===== Listing =====

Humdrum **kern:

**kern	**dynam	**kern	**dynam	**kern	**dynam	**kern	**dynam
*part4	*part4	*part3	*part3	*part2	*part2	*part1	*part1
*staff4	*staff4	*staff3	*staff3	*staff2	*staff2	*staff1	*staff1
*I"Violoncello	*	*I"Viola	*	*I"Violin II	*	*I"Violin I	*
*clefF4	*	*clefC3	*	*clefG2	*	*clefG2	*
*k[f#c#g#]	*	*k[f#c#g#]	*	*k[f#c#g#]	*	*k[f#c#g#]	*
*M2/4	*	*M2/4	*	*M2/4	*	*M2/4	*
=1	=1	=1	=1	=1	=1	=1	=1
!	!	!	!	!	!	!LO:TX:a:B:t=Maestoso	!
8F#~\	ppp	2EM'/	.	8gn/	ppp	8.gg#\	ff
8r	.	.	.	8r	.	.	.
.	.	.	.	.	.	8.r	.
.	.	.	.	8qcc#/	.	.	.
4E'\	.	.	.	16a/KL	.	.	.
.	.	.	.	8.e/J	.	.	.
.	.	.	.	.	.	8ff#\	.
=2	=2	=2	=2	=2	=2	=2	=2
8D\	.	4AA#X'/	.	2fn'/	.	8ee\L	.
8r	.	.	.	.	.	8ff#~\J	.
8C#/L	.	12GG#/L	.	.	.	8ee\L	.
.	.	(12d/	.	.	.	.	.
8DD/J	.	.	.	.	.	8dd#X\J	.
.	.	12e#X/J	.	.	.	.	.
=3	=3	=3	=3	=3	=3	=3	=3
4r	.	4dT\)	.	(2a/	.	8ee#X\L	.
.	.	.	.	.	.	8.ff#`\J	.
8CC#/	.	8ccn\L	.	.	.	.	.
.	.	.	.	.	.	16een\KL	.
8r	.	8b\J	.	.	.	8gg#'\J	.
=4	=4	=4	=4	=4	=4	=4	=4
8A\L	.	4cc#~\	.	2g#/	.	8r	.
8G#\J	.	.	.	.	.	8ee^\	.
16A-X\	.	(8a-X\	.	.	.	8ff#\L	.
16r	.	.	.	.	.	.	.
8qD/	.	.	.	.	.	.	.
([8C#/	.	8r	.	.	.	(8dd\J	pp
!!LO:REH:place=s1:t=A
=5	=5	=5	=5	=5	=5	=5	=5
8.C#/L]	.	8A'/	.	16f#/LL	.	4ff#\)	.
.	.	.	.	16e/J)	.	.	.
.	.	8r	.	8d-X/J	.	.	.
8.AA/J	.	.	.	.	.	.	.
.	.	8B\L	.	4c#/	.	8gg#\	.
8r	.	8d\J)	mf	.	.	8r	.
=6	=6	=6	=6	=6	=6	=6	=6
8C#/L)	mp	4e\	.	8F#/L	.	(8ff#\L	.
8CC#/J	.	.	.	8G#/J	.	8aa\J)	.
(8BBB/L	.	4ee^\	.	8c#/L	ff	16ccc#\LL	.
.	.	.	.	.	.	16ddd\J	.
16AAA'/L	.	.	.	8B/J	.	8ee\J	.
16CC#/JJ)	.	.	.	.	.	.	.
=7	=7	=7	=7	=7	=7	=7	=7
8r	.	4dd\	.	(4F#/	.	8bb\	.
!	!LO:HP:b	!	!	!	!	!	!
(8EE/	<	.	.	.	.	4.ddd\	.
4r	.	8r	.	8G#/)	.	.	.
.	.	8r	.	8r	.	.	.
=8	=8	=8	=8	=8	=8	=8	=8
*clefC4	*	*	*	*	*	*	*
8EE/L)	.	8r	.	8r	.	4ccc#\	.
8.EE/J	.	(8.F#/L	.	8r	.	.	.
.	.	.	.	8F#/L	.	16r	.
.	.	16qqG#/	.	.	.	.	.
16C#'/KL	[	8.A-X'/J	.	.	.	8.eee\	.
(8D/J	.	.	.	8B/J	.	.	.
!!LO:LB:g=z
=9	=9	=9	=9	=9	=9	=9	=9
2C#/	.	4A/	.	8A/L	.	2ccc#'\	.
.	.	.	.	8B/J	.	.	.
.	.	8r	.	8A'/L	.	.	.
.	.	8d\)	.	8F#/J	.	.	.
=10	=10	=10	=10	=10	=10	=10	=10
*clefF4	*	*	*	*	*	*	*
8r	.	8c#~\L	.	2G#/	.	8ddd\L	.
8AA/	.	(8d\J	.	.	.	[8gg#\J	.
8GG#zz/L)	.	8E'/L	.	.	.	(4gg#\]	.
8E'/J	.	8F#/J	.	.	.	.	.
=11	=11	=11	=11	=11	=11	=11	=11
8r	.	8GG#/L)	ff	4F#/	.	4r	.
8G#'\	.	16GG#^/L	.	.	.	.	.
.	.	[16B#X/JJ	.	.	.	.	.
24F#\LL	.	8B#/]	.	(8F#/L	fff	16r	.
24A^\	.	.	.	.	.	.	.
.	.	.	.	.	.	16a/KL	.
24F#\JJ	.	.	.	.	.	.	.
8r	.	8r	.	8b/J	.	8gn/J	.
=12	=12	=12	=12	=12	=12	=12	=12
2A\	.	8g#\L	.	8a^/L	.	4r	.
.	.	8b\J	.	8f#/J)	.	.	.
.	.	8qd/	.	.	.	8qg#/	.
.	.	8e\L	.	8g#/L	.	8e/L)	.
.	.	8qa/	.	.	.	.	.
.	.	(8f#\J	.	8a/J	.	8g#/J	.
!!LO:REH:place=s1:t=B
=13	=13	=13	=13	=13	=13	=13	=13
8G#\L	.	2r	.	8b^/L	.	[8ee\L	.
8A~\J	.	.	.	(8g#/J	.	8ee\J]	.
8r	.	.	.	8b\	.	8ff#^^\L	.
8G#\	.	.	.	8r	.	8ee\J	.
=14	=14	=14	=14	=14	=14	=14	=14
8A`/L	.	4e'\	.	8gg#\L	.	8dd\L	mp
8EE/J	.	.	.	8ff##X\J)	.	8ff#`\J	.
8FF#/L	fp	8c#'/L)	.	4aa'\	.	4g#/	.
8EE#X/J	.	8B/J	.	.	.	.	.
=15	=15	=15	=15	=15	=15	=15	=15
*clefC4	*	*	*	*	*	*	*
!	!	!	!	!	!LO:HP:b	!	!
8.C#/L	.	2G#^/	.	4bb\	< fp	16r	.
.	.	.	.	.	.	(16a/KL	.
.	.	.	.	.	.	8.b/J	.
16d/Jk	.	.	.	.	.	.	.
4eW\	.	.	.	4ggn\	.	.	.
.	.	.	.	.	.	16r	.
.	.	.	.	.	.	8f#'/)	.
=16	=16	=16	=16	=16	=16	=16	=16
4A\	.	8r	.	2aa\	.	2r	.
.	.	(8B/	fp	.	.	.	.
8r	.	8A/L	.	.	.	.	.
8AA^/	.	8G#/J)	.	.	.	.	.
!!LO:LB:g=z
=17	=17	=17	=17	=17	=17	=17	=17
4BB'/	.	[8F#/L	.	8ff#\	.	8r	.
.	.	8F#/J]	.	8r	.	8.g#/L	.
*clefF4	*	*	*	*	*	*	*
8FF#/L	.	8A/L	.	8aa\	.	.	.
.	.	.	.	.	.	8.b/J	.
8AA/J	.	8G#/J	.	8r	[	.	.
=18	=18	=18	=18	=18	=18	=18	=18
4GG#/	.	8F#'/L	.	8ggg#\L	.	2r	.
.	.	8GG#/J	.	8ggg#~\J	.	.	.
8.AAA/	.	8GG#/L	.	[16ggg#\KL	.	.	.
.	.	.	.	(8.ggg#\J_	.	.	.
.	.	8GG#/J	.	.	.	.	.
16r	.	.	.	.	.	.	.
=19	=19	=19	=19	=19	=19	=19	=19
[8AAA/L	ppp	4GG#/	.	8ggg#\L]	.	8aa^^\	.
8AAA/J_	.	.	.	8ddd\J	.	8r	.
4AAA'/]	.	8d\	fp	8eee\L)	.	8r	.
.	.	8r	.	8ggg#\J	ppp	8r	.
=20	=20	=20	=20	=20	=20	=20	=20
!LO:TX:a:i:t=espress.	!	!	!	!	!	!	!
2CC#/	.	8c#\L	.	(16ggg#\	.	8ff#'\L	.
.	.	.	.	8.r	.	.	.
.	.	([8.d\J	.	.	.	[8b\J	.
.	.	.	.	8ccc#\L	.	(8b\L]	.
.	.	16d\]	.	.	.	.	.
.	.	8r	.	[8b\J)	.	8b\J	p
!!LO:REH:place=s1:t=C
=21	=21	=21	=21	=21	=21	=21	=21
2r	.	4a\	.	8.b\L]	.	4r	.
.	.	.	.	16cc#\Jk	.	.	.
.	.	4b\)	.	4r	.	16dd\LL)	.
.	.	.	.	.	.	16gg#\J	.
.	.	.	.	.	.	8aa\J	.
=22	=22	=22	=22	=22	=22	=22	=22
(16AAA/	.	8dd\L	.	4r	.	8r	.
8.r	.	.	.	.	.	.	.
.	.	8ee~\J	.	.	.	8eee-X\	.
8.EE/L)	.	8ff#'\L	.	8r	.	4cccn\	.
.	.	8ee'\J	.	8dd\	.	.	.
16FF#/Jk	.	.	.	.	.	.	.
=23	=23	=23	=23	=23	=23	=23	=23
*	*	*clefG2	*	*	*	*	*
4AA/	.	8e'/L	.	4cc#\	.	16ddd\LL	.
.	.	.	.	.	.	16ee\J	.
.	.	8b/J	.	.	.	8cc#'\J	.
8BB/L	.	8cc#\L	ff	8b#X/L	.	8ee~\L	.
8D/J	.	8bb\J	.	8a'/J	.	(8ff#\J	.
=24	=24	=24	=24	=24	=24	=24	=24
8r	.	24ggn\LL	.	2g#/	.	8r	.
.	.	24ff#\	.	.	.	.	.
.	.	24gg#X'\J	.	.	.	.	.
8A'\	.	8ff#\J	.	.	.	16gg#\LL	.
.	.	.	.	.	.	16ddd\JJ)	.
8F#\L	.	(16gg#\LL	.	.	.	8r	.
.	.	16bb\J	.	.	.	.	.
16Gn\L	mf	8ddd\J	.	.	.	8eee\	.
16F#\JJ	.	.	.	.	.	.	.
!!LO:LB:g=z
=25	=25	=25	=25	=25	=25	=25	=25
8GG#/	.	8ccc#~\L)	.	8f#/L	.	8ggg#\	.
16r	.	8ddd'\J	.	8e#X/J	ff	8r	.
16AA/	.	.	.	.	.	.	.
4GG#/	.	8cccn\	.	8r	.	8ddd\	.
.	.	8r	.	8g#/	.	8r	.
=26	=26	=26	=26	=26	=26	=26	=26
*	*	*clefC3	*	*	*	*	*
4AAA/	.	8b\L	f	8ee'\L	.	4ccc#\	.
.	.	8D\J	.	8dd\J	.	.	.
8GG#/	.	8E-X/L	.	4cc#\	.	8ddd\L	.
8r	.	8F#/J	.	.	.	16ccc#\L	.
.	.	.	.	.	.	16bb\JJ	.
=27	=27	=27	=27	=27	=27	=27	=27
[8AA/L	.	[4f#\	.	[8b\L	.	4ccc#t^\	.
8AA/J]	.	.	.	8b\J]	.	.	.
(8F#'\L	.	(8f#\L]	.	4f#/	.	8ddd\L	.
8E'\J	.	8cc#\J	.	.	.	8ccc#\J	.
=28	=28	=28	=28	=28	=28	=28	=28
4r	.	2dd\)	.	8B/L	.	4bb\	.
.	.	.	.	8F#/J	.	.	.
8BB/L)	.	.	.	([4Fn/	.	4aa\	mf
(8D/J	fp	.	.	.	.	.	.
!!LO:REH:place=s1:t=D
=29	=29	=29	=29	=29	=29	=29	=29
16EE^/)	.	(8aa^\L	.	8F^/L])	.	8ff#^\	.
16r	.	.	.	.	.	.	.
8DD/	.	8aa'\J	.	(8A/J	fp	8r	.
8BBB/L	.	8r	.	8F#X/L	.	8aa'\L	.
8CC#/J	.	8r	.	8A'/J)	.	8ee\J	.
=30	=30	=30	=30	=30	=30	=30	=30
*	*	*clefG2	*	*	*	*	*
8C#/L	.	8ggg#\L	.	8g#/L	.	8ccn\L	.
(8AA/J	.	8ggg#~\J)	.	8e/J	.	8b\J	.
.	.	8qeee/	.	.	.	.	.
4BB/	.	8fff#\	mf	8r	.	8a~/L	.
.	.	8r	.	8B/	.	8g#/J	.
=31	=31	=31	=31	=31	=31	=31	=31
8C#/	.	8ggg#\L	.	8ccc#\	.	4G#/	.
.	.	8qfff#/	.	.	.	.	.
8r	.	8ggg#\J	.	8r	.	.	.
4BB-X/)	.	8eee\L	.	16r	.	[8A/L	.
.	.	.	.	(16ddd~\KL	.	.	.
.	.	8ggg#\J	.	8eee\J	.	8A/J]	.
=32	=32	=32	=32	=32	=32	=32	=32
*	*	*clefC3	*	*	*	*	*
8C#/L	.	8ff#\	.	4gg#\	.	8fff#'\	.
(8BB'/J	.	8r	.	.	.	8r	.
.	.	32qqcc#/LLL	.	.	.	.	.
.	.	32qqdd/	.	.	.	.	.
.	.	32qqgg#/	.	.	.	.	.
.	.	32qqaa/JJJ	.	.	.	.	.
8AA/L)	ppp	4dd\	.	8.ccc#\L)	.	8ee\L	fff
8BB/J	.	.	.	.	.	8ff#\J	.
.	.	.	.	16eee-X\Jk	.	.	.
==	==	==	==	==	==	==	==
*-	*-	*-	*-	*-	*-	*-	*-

=====

◆ **Your task**: From the items above, extract every line that contains the string "place".

◆ **Solution to this task**:
!!LO:REH:place=s1:t=A
!!LO:REH:place=s1:t=B
!!LO:REH:place=s1:t=C
!!LO:REH:place=s1:t=D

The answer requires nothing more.